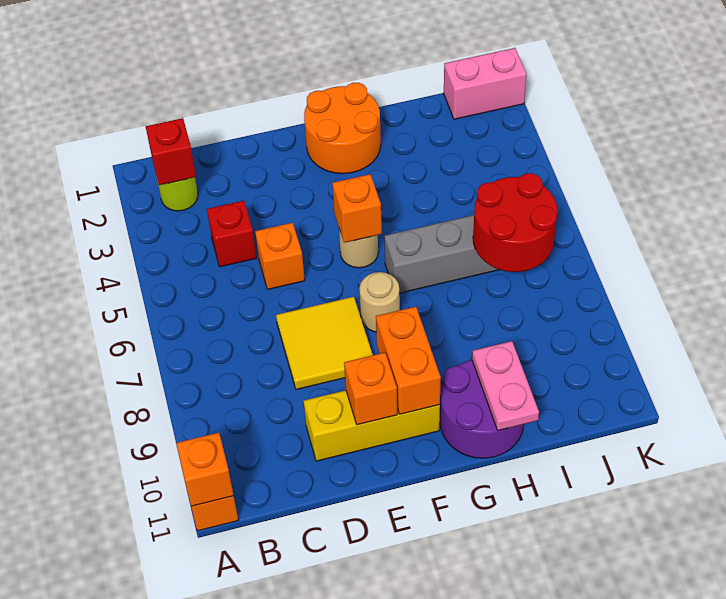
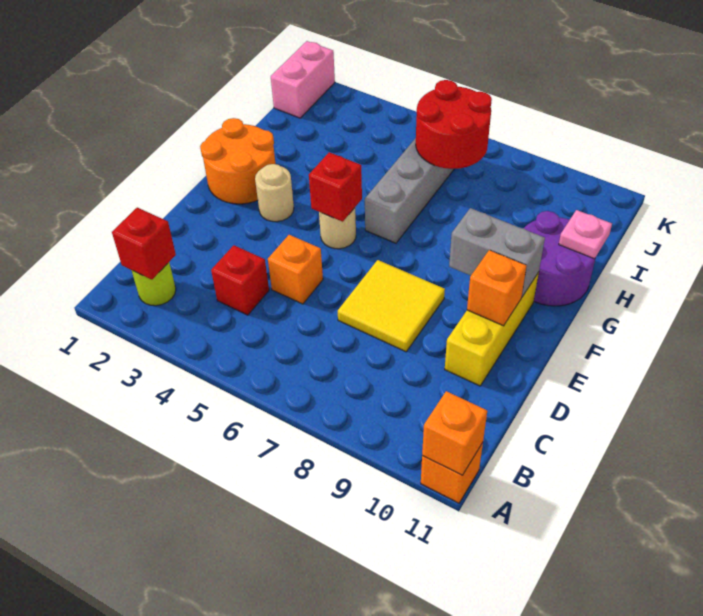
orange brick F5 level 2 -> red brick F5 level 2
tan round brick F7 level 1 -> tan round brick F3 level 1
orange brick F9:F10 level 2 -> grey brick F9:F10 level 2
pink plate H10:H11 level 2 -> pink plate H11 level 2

=-=-=-=-=

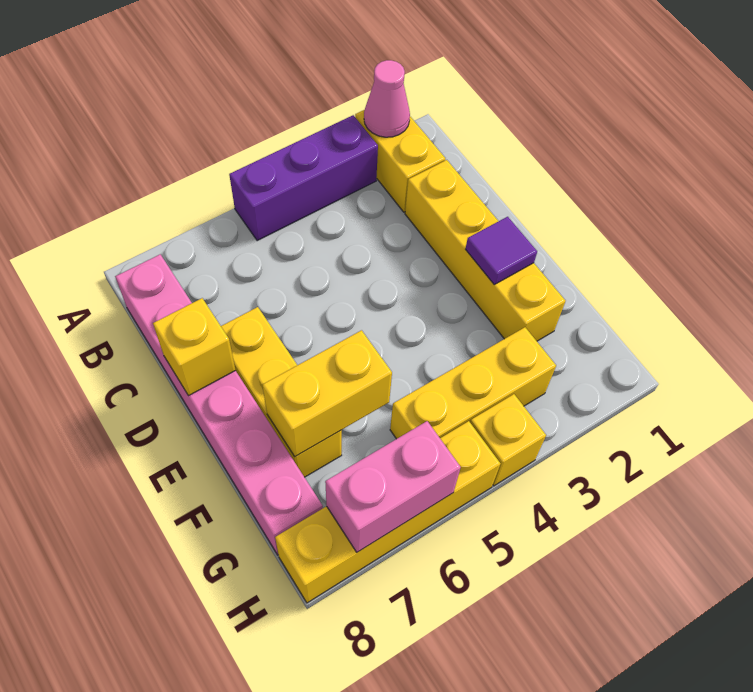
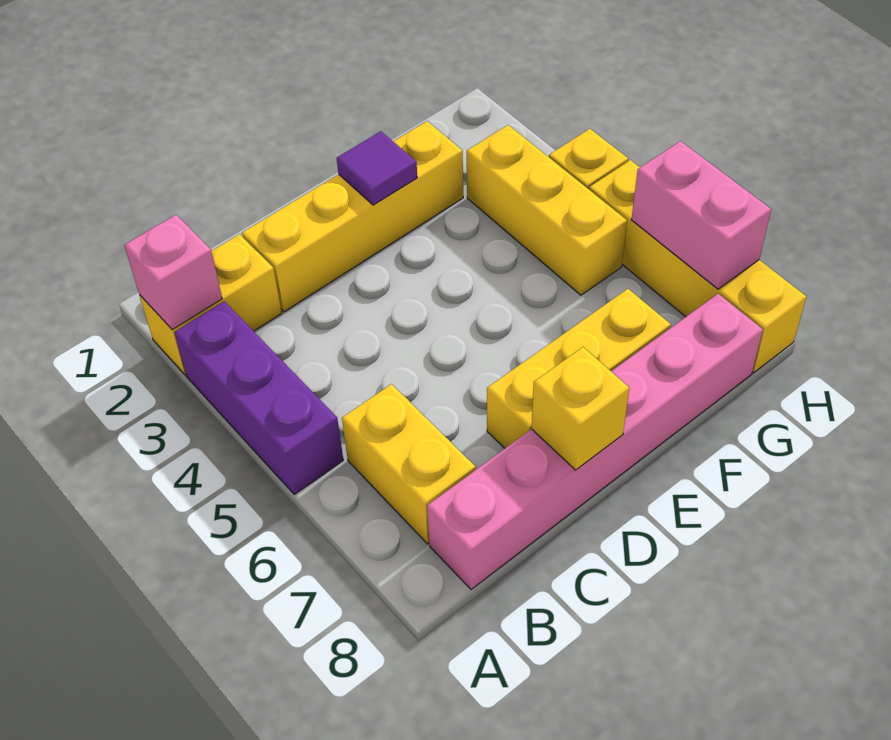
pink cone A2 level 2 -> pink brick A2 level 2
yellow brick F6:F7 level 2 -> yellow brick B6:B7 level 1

=-=-=-=-=

## ABOUT THIS TASK
Look above for the line containing "tan round brick F7" and the line containing "pink plate H10:H11". Transcribe both, with the lines between them, exactly.

## SOLUTION FOR THIS PROBLEM
tan round brick F7 level 1 -> tan round brick F3 level 1
orange brick F9:F10 level 2 -> grey brick F9:F10 level 2
pink plate H10:H11 level 2 -> pink plate H11 level 2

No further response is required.